--- Provided material Enclosed Below ---

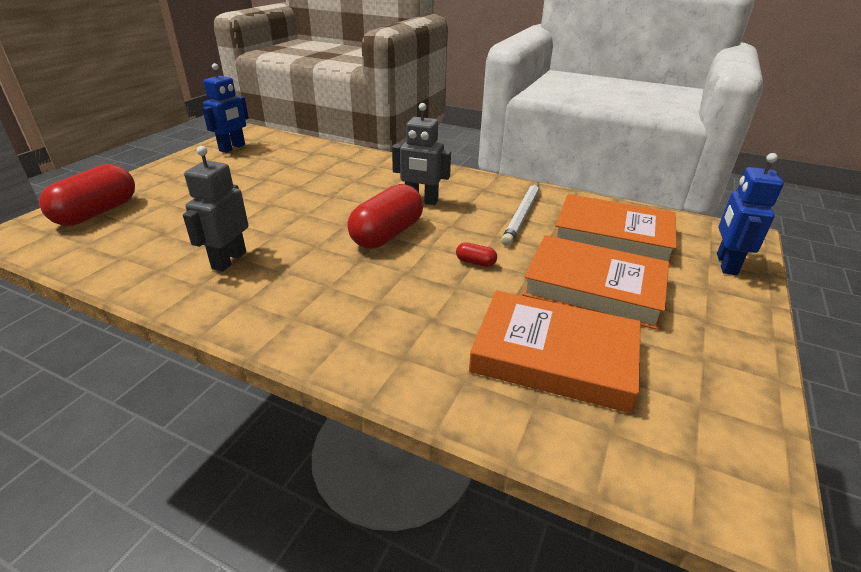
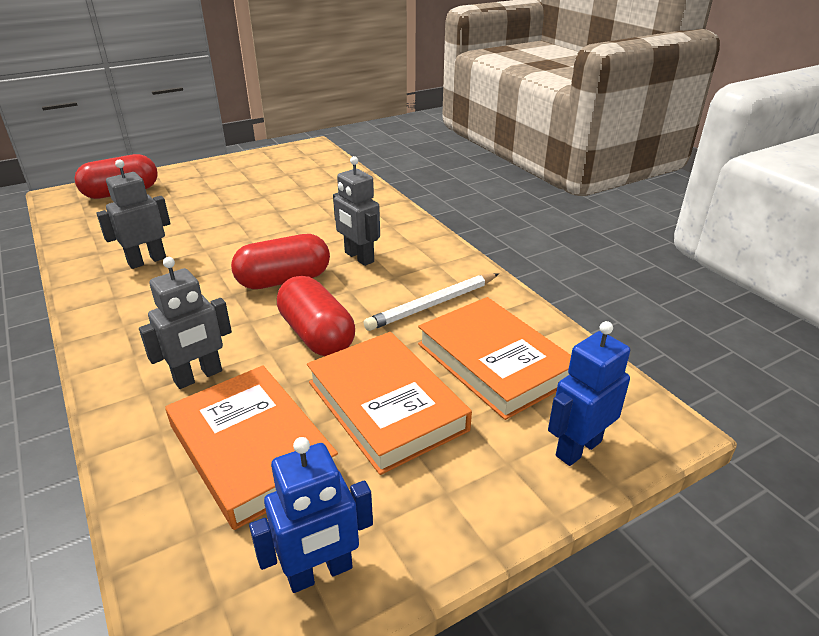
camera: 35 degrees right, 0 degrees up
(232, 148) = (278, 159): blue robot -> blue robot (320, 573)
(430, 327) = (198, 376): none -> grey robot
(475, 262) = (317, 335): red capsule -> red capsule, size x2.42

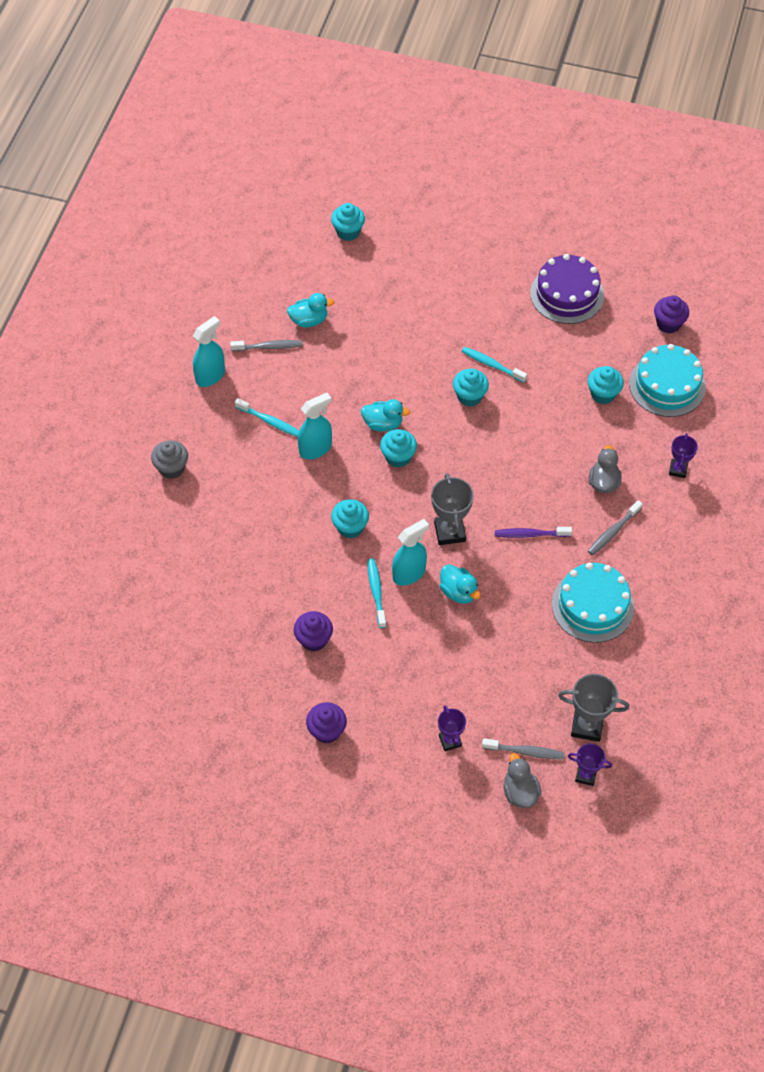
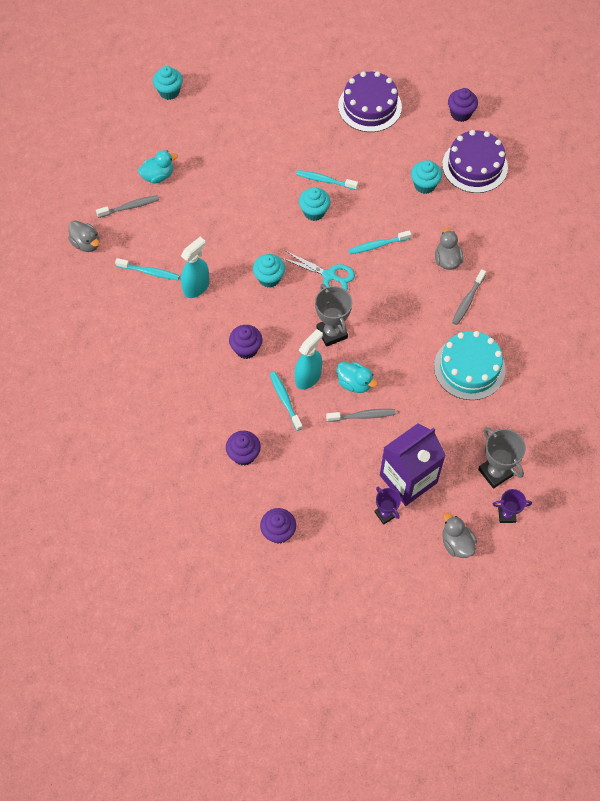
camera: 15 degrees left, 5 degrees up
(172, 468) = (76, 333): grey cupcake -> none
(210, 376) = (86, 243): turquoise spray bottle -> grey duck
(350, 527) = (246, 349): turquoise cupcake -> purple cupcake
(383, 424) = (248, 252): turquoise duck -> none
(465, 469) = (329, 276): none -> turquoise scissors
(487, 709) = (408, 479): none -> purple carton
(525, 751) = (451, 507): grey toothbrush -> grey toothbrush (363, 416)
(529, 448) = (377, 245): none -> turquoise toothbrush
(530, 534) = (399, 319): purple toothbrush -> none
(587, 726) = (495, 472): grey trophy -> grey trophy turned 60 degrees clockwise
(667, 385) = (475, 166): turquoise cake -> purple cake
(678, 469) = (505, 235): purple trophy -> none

--- End of Enclosed Provided material ---
--- Provided material Enclosed Below ---

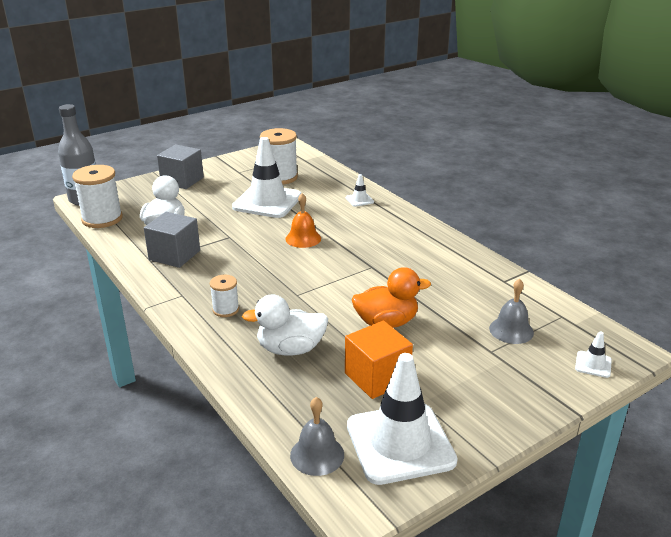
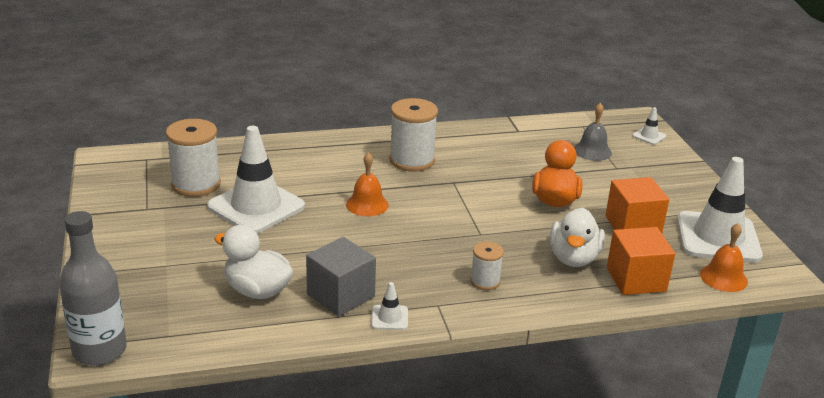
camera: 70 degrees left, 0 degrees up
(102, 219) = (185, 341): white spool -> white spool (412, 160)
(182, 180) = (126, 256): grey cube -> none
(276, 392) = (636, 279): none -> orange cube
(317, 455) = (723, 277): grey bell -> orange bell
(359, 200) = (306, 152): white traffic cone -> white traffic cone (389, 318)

--- End of Enclosed Provided material ---

▶ Requirement:
Each line in the listing above from the one containing "(383, 424) = (248, 252): turquoise" through the one containing "(678, 469) = (505, 235): purple" should be repeated exactly, and no other line.

▶ The completed task:
(383, 424) = (248, 252): turquoise duck -> none
(465, 469) = (329, 276): none -> turquoise scissors
(487, 709) = (408, 479): none -> purple carton
(525, 751) = (451, 507): grey toothbrush -> grey toothbrush (363, 416)
(529, 448) = (377, 245): none -> turquoise toothbrush
(530, 534) = (399, 319): purple toothbrush -> none
(587, 726) = (495, 472): grey trophy -> grey trophy turned 60 degrees clockwise
(667, 385) = (475, 166): turquoise cake -> purple cake
(678, 469) = (505, 235): purple trophy -> none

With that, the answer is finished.